## start SUPPLIED MATERIAL

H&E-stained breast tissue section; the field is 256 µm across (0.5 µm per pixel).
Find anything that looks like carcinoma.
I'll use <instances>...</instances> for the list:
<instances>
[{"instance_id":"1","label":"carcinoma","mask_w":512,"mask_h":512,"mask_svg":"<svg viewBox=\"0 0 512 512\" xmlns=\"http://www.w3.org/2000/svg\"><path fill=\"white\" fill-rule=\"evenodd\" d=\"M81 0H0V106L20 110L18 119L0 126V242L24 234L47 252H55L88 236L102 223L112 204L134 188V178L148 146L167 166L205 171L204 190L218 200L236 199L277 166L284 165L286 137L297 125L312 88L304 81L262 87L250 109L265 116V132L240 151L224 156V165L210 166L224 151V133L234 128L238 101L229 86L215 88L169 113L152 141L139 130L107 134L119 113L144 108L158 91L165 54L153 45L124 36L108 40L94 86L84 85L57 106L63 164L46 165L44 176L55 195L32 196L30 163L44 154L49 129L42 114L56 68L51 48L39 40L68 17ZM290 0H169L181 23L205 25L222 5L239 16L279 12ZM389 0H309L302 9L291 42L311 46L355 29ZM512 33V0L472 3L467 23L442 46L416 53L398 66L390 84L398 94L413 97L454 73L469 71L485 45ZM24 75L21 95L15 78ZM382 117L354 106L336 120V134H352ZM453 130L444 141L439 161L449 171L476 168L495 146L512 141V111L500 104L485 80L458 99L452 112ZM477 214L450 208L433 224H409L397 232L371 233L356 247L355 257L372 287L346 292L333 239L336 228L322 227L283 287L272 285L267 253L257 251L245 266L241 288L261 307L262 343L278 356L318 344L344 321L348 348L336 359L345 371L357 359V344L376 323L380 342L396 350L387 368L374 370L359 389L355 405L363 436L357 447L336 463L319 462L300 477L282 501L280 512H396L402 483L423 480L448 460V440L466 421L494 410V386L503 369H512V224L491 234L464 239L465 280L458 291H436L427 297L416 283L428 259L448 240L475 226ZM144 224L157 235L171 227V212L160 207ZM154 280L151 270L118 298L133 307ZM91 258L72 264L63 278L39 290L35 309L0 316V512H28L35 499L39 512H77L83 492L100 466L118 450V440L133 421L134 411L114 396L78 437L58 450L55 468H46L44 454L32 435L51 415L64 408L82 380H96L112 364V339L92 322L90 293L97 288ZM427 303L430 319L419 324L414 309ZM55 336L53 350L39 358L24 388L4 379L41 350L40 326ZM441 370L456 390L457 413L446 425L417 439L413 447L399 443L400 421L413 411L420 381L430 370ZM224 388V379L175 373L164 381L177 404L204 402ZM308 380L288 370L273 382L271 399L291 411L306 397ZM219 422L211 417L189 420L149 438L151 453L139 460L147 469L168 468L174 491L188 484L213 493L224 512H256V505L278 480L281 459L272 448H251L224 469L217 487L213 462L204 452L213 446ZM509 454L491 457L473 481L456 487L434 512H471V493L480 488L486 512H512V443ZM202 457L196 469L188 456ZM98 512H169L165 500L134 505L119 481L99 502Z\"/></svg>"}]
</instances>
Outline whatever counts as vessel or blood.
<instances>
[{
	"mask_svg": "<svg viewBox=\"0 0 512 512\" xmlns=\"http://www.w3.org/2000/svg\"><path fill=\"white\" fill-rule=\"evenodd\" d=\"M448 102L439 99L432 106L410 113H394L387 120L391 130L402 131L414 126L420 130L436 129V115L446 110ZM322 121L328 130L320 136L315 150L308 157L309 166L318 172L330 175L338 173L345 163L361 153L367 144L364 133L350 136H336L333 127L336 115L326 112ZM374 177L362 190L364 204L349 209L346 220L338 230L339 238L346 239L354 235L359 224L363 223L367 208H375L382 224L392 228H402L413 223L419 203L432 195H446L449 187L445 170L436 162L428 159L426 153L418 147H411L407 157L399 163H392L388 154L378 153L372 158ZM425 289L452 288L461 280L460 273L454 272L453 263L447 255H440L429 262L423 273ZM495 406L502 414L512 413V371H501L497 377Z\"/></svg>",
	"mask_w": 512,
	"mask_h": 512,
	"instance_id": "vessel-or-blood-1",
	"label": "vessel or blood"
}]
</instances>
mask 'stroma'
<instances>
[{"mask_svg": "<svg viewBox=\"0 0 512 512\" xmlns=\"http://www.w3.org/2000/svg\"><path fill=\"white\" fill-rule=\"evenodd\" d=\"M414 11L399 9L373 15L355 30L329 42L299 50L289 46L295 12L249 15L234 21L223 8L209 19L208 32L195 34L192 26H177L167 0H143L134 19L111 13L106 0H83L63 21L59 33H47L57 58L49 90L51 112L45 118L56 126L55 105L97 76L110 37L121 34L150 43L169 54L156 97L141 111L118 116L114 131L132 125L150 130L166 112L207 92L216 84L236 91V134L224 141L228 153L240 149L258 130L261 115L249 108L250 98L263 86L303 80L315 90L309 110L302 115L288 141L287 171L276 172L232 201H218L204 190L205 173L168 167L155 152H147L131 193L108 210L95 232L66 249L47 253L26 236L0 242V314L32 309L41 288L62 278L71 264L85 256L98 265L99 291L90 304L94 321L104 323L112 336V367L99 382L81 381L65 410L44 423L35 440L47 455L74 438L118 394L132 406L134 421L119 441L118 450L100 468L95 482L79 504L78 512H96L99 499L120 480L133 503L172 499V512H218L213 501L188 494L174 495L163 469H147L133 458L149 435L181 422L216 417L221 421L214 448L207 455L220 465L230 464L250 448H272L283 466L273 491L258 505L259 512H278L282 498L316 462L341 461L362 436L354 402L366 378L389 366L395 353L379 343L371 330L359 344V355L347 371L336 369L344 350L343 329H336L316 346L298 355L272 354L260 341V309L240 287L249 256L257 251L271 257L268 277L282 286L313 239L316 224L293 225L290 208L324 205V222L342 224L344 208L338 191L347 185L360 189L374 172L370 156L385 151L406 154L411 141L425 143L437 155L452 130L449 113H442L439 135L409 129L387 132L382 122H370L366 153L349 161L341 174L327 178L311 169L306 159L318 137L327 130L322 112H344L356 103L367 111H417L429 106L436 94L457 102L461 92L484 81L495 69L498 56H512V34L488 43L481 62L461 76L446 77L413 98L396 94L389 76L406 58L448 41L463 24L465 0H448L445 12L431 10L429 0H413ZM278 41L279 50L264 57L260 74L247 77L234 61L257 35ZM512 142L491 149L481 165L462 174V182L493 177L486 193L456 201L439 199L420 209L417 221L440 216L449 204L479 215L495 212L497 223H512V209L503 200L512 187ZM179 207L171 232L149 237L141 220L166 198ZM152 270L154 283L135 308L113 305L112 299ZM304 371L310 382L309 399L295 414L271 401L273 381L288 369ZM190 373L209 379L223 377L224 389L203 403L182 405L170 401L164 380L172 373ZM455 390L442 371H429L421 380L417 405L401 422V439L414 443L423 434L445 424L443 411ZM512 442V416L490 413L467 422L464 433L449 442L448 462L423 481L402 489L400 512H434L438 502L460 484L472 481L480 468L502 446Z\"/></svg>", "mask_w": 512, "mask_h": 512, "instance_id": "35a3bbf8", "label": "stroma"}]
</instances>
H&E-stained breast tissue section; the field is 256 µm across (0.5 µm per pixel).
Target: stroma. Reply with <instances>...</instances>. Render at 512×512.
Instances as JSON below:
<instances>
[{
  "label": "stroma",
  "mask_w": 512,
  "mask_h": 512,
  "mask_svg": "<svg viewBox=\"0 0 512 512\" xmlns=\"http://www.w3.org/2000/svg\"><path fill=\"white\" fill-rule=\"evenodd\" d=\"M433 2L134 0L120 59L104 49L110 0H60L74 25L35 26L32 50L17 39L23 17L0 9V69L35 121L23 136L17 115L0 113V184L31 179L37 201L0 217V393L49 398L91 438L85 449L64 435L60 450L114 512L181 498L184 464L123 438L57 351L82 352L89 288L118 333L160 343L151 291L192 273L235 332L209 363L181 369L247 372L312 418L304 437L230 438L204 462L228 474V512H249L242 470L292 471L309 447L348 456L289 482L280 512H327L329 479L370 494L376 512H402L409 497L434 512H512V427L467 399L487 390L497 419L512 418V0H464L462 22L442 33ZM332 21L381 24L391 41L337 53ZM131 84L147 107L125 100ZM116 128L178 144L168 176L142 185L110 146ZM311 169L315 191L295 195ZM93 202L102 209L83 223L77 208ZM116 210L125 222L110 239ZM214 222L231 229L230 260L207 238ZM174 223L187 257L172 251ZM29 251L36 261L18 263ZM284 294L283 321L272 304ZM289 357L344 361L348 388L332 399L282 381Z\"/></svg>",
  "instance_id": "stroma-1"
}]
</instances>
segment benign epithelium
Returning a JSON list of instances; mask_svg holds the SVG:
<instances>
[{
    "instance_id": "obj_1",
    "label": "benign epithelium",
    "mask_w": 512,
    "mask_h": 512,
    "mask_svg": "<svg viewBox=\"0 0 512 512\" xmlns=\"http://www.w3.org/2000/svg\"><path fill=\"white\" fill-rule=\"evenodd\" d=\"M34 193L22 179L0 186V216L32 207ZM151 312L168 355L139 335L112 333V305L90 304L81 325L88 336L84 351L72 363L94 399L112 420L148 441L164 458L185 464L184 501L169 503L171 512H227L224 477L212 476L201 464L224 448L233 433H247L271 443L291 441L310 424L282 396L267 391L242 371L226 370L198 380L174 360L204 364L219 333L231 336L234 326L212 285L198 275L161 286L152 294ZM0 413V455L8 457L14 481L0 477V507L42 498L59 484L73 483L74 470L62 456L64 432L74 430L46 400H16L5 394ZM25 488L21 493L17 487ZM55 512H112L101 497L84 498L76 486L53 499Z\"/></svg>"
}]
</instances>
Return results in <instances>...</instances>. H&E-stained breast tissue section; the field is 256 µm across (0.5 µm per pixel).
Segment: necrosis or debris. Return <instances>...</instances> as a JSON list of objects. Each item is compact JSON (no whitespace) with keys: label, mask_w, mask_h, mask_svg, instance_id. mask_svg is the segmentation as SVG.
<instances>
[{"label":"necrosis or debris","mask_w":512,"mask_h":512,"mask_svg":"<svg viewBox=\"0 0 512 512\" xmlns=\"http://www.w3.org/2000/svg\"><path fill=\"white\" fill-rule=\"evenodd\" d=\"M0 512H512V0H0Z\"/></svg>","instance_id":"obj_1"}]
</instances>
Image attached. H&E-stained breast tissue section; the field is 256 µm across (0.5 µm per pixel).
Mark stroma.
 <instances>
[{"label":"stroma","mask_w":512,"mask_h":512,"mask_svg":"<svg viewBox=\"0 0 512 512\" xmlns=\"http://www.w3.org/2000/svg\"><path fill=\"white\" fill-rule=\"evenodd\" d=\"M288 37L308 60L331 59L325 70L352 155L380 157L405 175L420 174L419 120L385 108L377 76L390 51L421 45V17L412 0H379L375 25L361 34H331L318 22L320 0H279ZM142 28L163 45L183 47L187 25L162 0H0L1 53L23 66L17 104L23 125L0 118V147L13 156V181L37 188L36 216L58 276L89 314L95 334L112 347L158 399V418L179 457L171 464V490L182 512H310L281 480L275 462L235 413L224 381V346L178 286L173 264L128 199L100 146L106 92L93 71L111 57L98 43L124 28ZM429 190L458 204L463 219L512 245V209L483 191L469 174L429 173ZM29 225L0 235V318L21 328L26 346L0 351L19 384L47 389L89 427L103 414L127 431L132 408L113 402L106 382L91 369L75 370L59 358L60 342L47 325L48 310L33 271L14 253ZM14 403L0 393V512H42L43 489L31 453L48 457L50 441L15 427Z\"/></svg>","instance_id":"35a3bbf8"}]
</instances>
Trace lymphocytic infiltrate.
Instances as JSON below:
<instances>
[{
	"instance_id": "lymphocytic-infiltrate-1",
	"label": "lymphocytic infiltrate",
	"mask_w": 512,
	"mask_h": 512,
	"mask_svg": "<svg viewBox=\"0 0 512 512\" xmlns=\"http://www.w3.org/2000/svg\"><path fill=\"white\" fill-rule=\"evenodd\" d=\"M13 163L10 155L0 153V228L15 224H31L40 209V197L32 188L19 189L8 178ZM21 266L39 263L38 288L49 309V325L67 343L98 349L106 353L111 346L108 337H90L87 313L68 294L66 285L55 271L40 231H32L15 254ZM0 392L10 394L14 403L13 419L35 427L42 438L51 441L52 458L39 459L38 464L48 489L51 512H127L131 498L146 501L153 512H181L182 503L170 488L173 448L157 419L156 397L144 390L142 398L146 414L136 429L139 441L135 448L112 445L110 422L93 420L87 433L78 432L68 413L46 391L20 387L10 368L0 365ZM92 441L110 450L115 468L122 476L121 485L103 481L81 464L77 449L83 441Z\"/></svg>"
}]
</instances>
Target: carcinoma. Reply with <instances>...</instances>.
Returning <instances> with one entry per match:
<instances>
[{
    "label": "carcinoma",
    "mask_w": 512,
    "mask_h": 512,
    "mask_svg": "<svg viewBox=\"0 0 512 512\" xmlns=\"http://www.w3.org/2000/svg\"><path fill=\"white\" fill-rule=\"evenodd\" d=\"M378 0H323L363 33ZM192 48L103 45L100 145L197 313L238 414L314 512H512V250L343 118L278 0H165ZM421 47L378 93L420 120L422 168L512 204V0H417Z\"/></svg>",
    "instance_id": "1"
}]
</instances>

## end SUPPLIED MATERIAL

▶ **SET PROBLEM**
In the entries above, identify each line that includes the string "infiltrate", then copy it.

▶ **SOLUTION FOR THIS EXERCISE**
Trace lymphocytic infiltrate.
	"instance_id": "lymphocytic-infiltrate-1",
	"label": "lymphocytic infiltrate",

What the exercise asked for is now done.